**EXERCISE REQUIREMENTS**
Reproduce the following listing line for line, omitting the pictures.
=== Begin Enclosure ===
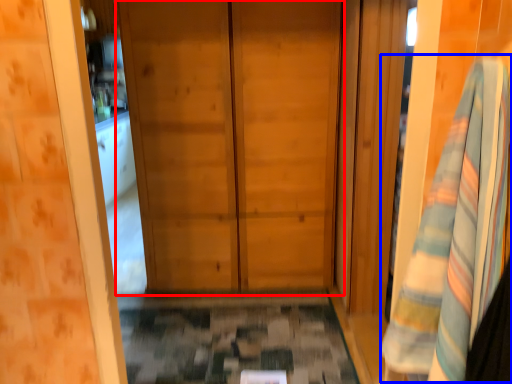
Question: Which object appears closest to the camera in this image, door (highlighted by a red box) or bath towel (highlighted by a blue box)?

Choices:
 (A) door
 (B) bath towel

Answer: (B)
=== End Enclosure ===
**OUTPUT OF THE EXERCISE**
Question: Which object appears closest to the camera in this image, door (highlighted by a red box) or bath towel (highlighted by a blue box)?

Choices:
 (A) door
 (B) bath towel

Answer: (B)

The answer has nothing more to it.